About this exercise:
Starting with the line that contains "The cheese (golden)" and stopping after the line that contains "The headphones (golden)", return each line below exactly as written, with no others.

Records:
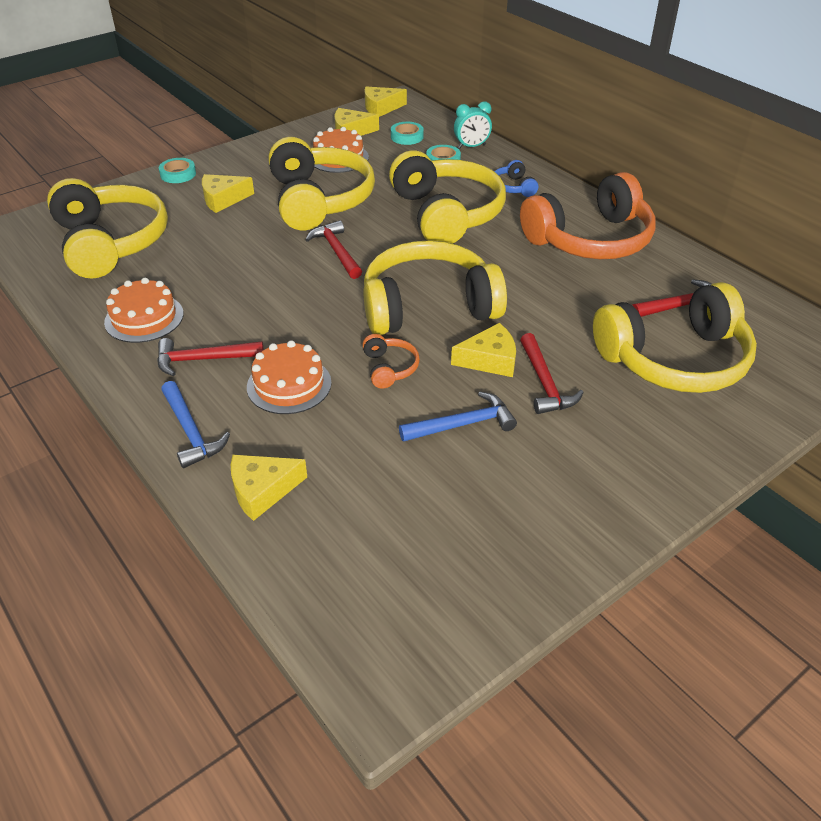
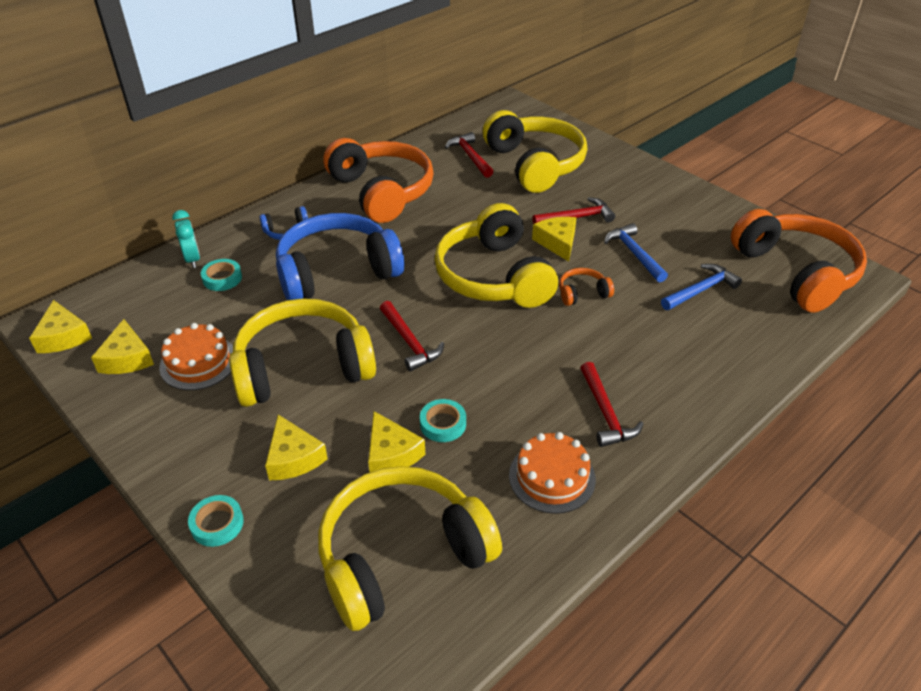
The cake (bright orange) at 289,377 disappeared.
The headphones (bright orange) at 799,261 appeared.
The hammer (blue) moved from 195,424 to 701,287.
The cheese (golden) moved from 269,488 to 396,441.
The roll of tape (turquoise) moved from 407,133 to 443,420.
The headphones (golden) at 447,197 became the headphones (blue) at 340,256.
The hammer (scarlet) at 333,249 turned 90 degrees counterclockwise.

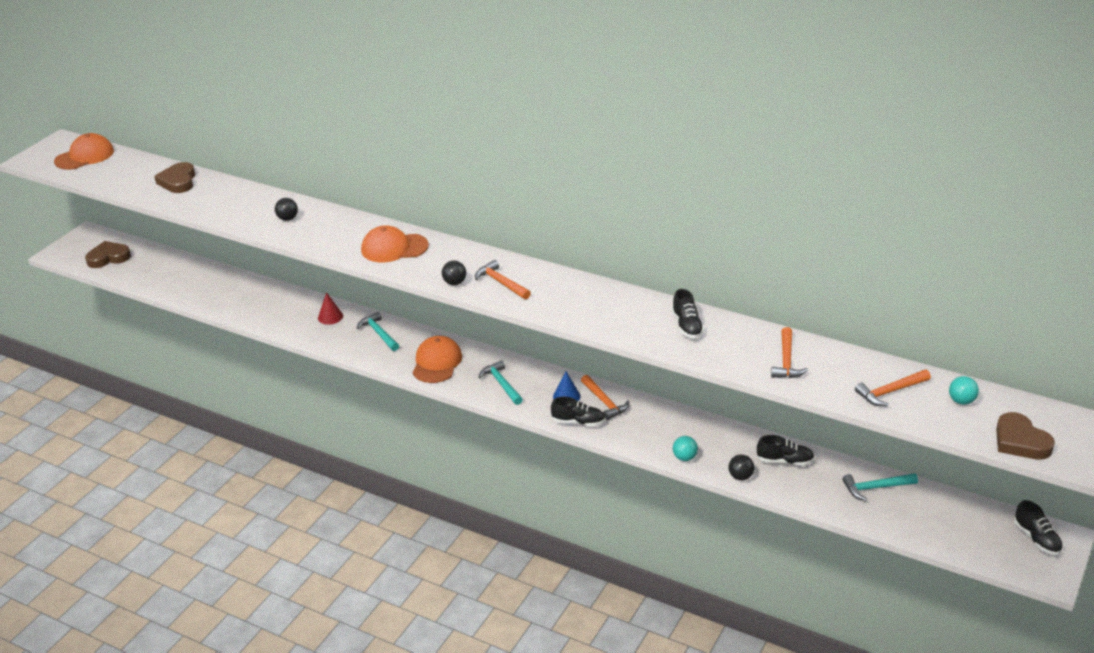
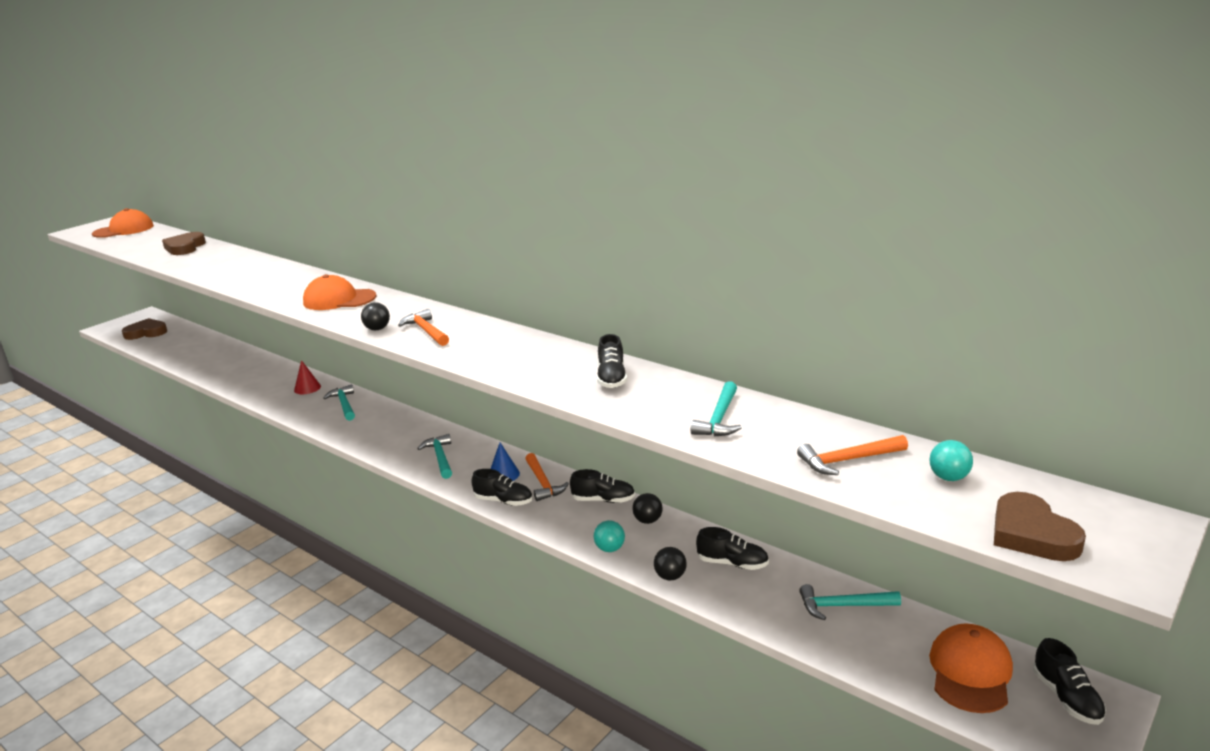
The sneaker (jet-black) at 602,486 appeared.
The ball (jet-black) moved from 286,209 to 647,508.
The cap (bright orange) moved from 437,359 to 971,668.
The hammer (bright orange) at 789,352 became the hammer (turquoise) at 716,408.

==

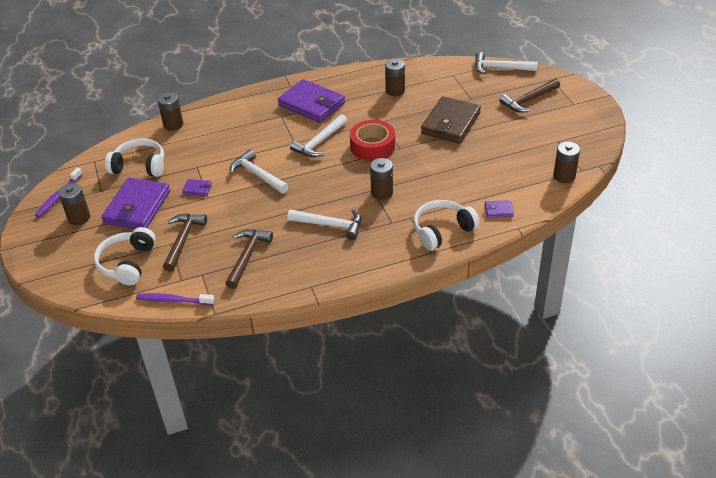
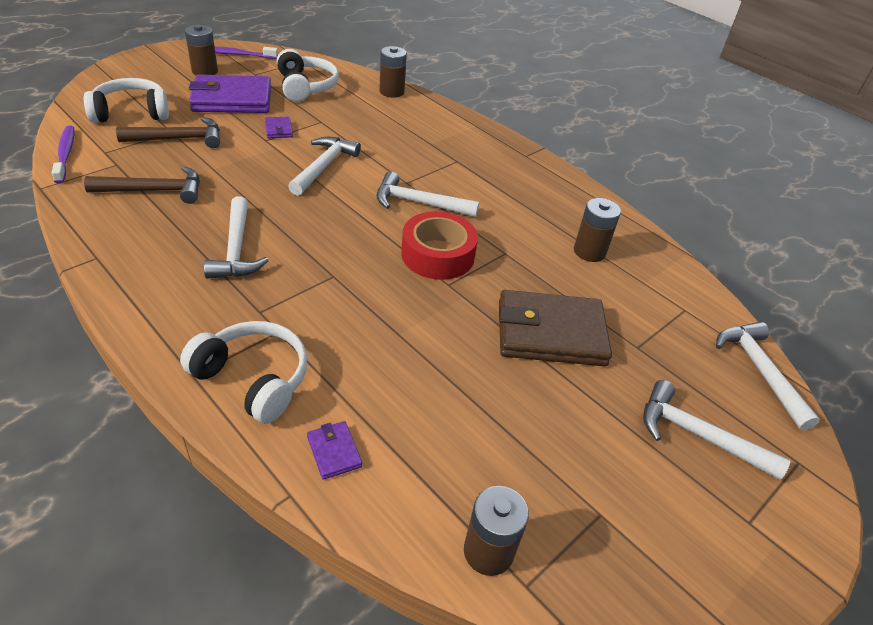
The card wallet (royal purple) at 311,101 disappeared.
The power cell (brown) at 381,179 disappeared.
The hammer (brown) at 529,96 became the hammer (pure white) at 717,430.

Expected answer:
The cheese (golden) moved from 269,488 to 396,441.
The roll of tape (turquoise) moved from 407,133 to 443,420.
The headphones (golden) at 447,197 became the headphones (blue) at 340,256.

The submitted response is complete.